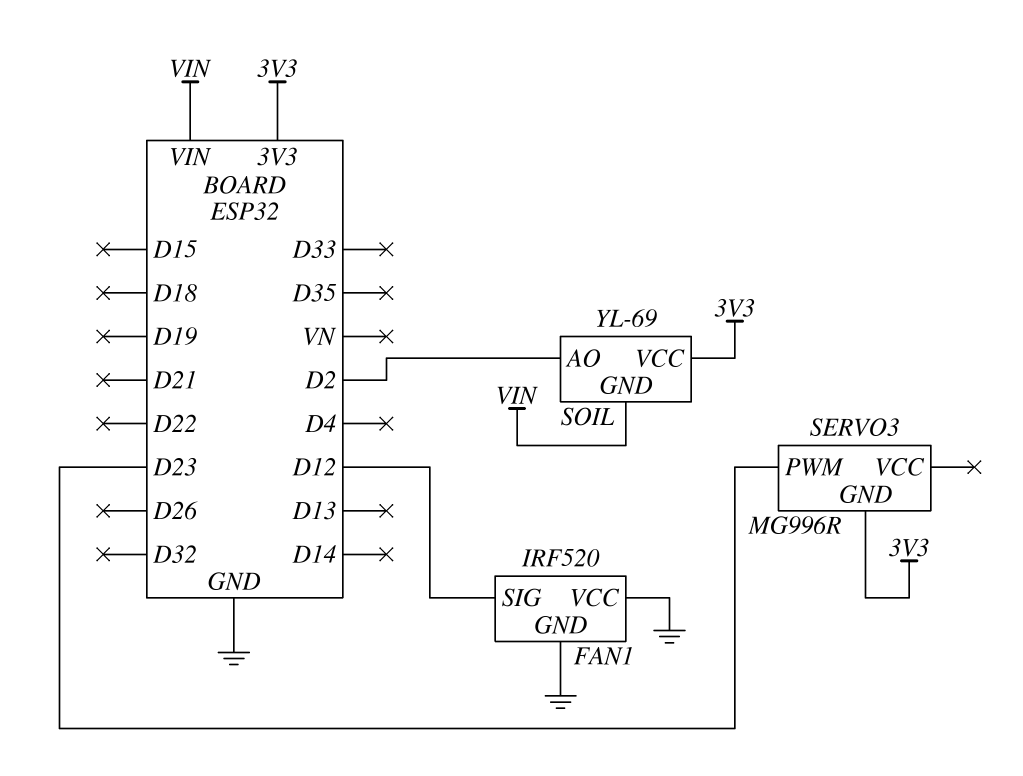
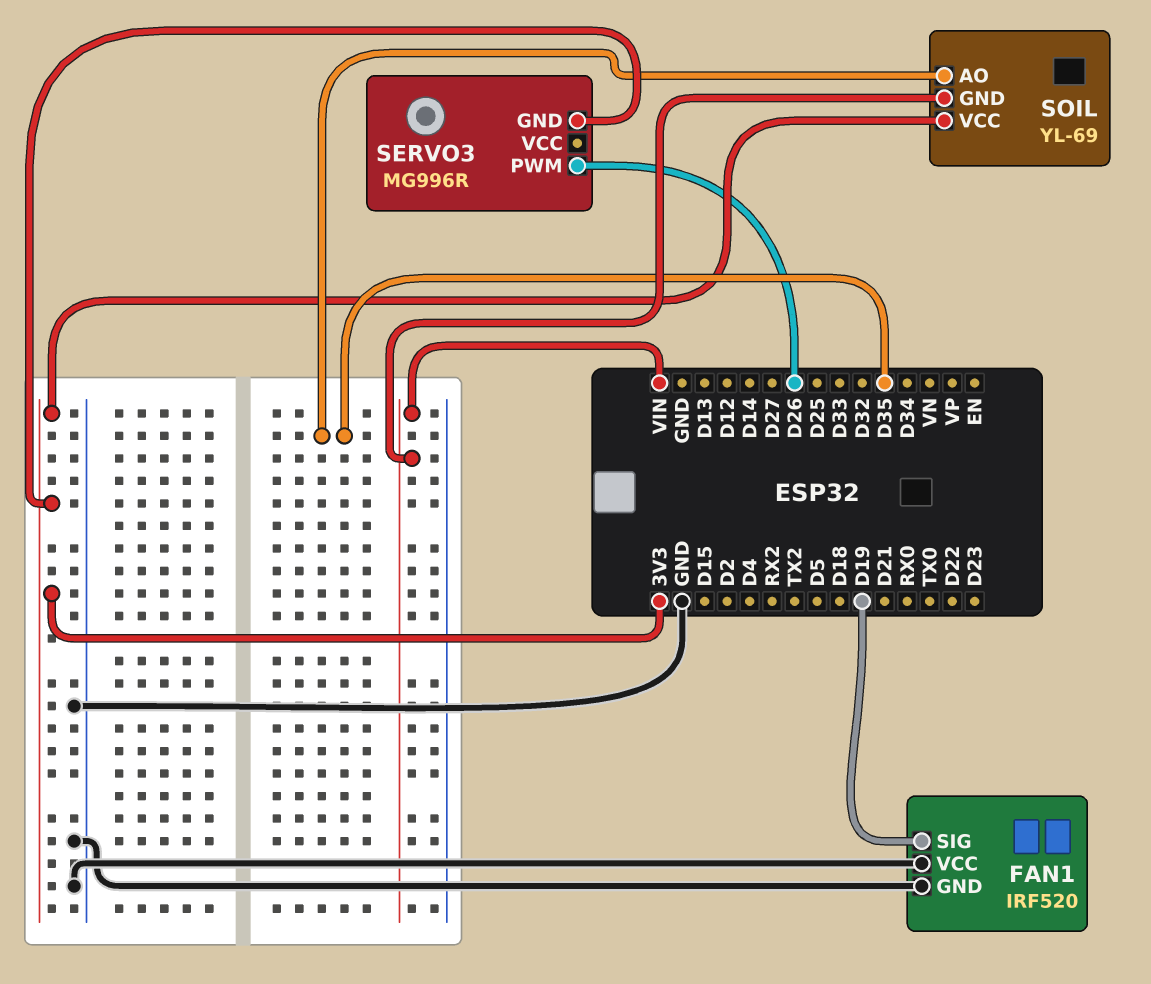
FAN1 pin SIG: D12 -> D19
SERVO3 pin PWM: D23 -> D26
SOIL pin AO: D2 -> D35

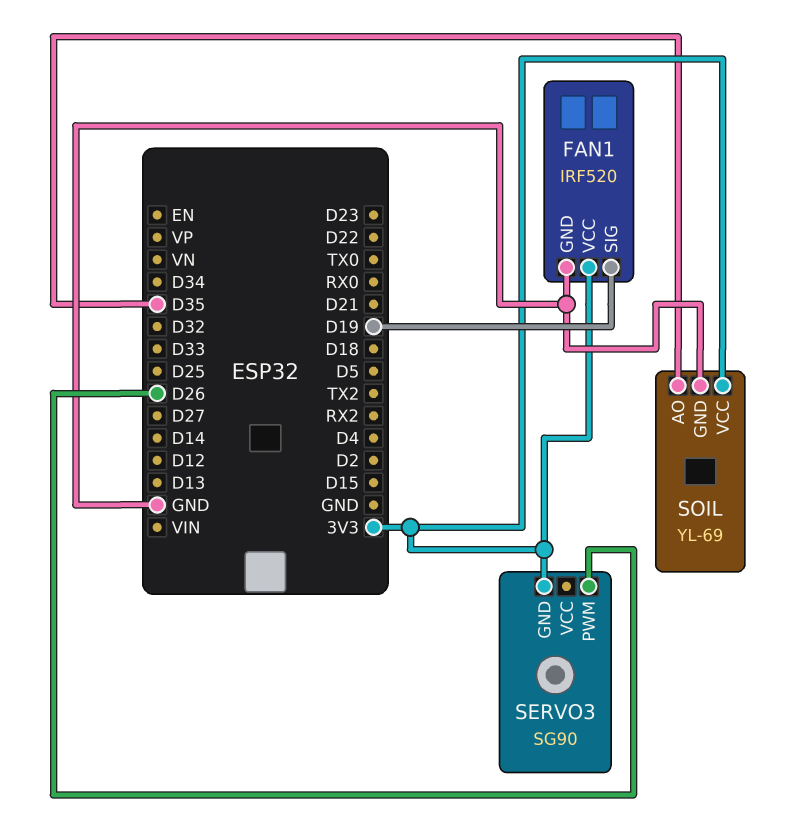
FAN1 pin VCC: GND -> 3V3
SERVO3: MG996R -> SG90
SOIL pin GND: VIN -> GND

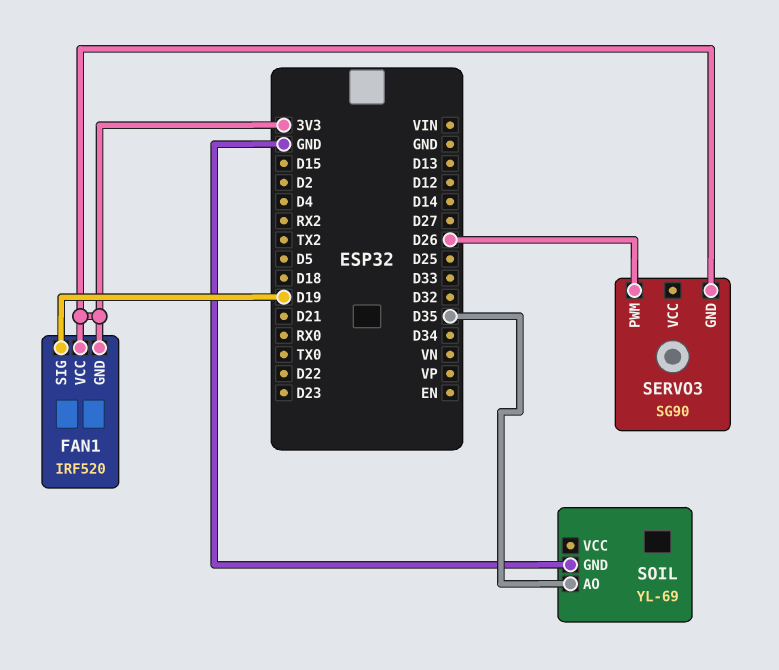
FAN1 pin GND: GND -> 3V3
SOIL pin VCC: 3V3 -> none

------------------------------------------------------------------------

The task: Where pictures appear in the records, leave them out; output everything else exactly.

Answer:
FAN1 pin SIG: D12 -> D19
SERVO3 pin PWM: D23 -> D26
SOIL pin AO: D2 -> D35

FAN1 pin VCC: GND -> 3V3
SERVO3: MG996R -> SG90
SOIL pin GND: VIN -> GND

FAN1 pin GND: GND -> 3V3
SOIL pin VCC: 3V3 -> none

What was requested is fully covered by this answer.